From the listing below, output the lines between the one with "RADIO2 pin CSN: RX -> A4" and the one with "SCALE2: CS1237 -> HX711", including those two, and nothing else. Pictures are not copied.

DATA LISTING »
########################################

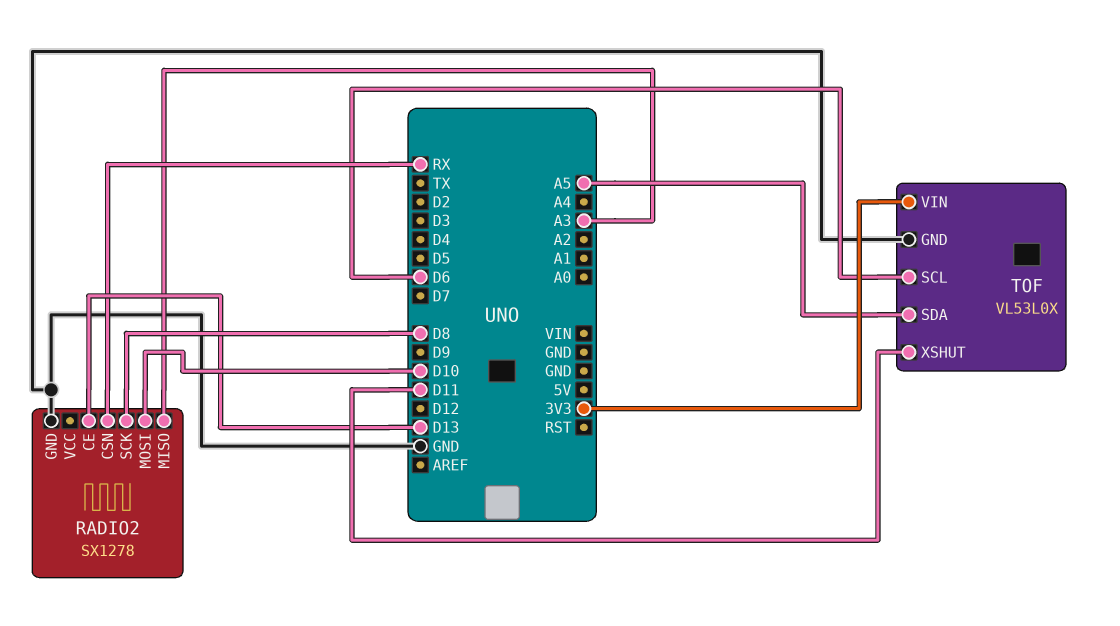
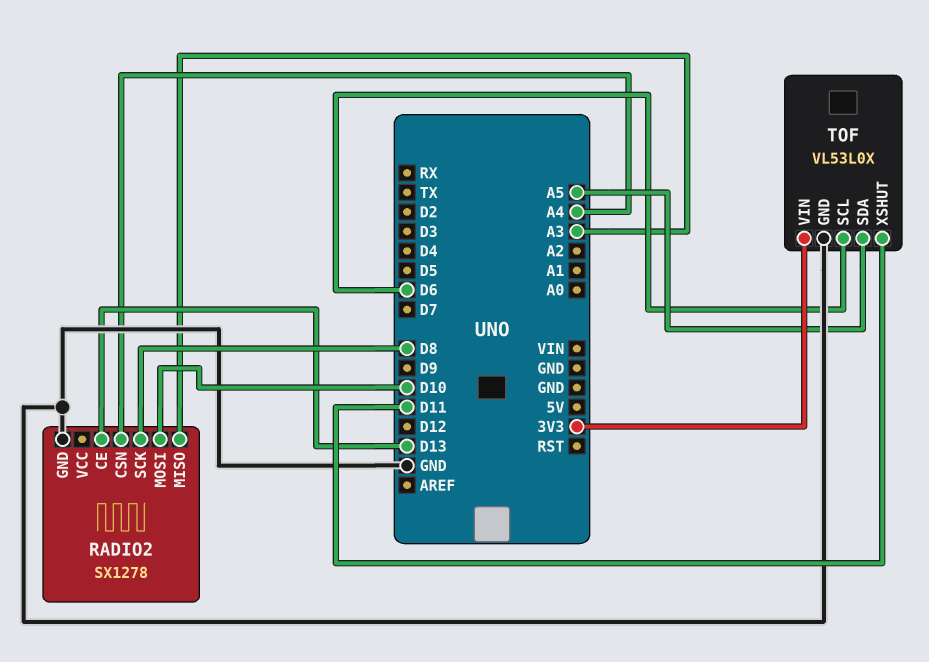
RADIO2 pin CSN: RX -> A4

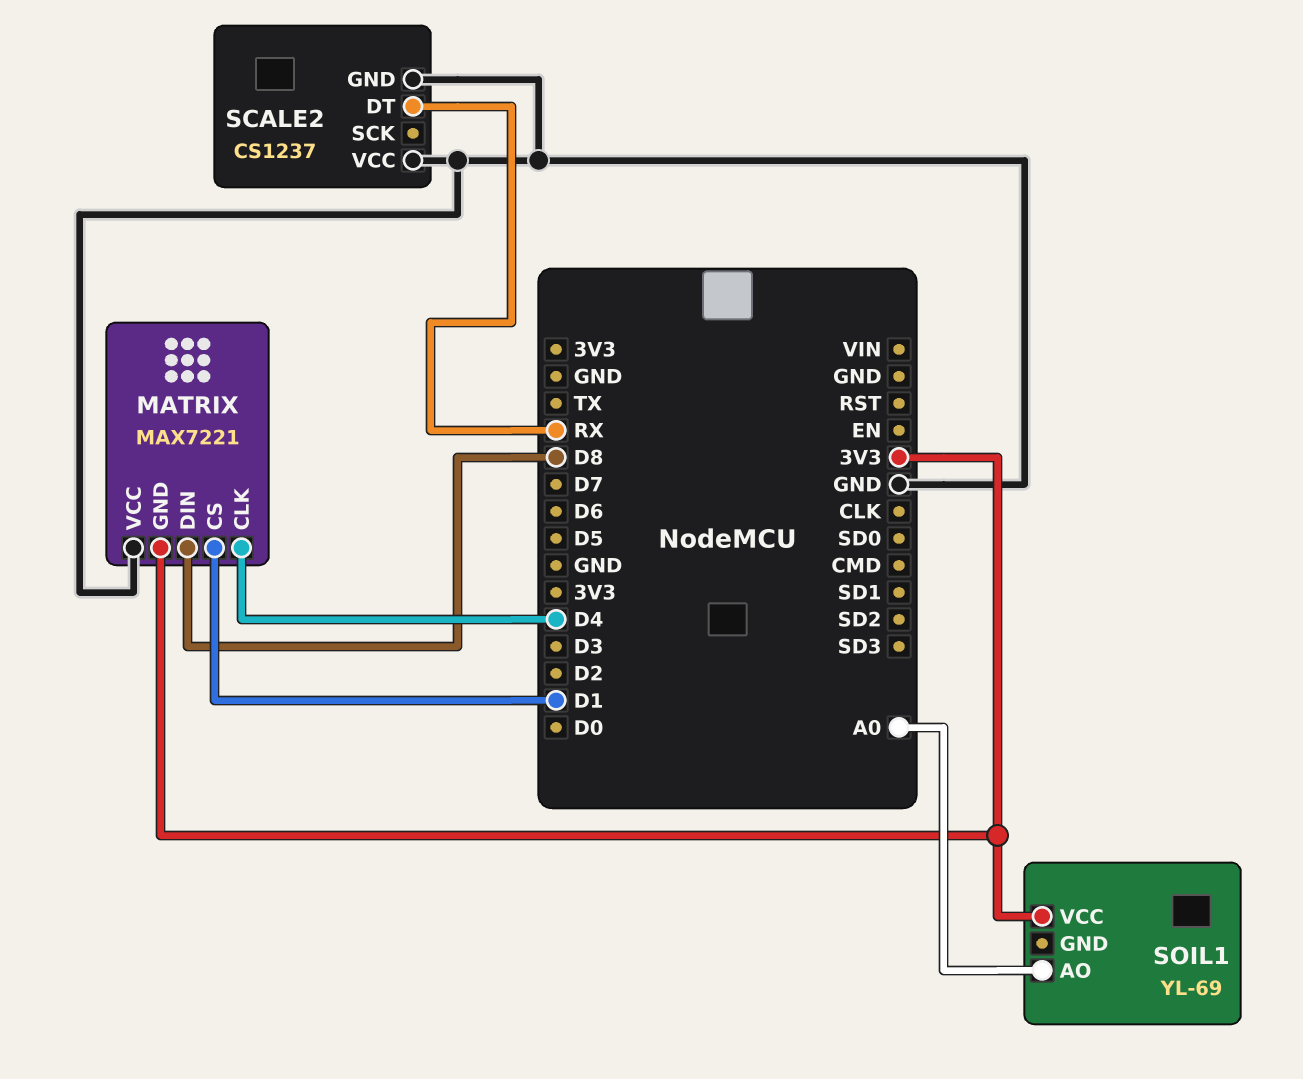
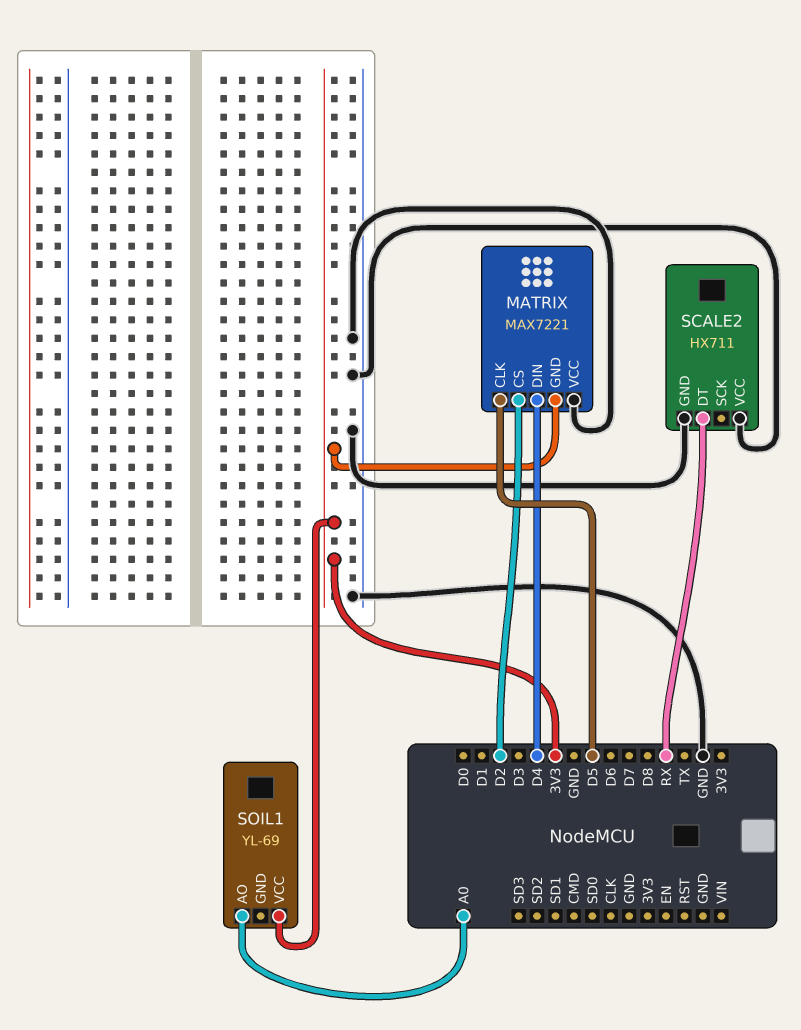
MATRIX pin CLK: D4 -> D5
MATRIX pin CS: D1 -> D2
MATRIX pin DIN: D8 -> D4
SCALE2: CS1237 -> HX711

########################################

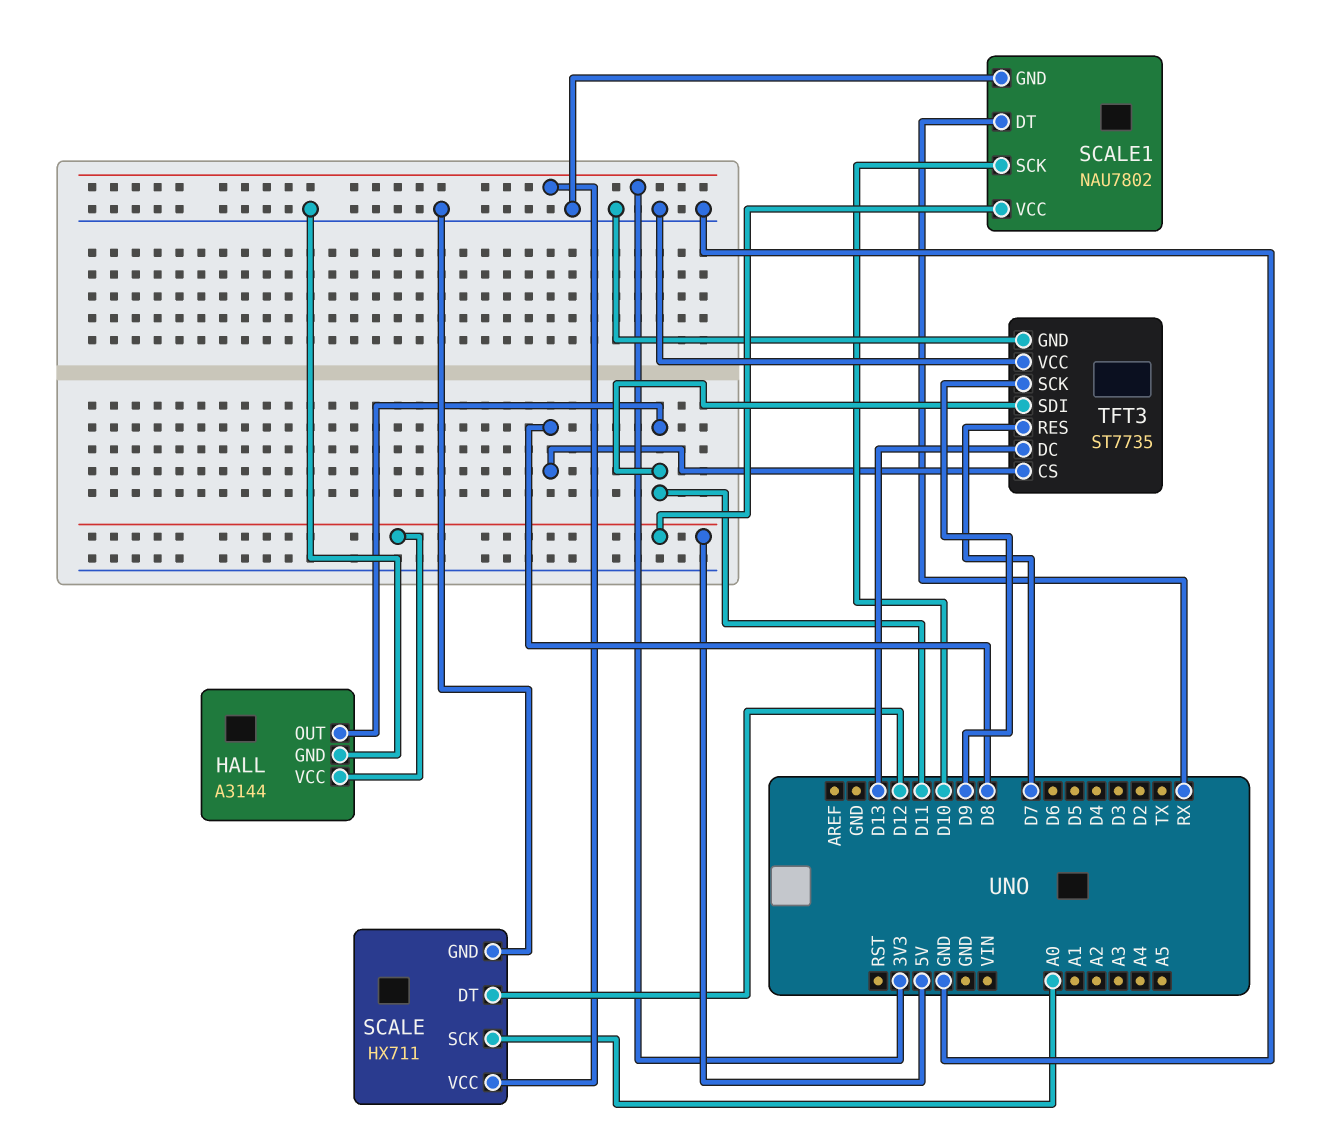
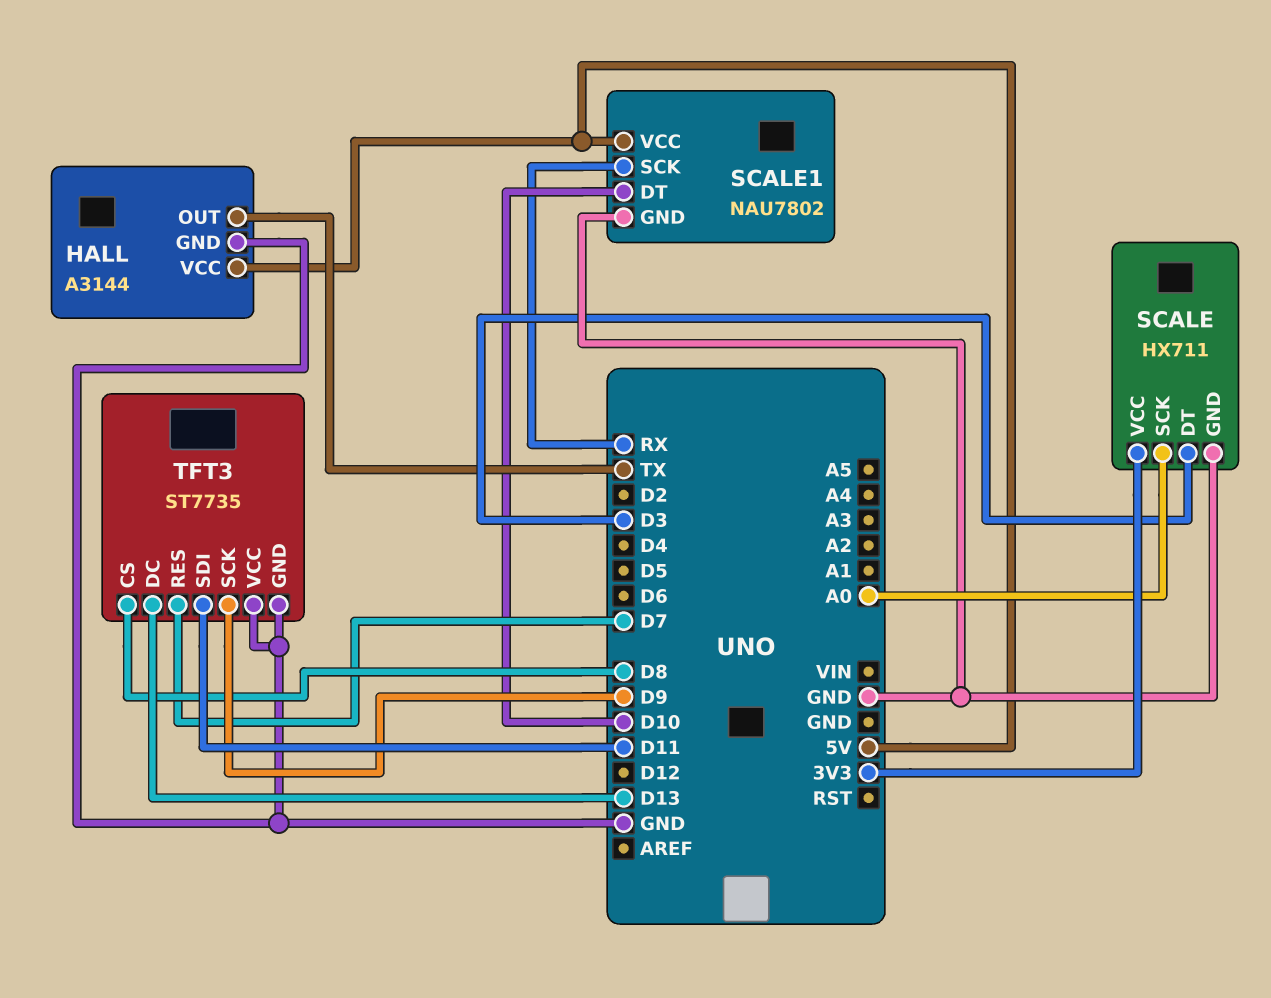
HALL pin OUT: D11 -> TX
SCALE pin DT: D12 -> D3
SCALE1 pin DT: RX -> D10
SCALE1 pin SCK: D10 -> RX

########################################

ANSWER SPACE »
RADIO2 pin CSN: RX -> A4

MATRIX pin CLK: D4 -> D5
MATRIX pin CS: D1 -> D2
MATRIX pin DIN: D8 -> D4
SCALE2: CS1237 -> HX711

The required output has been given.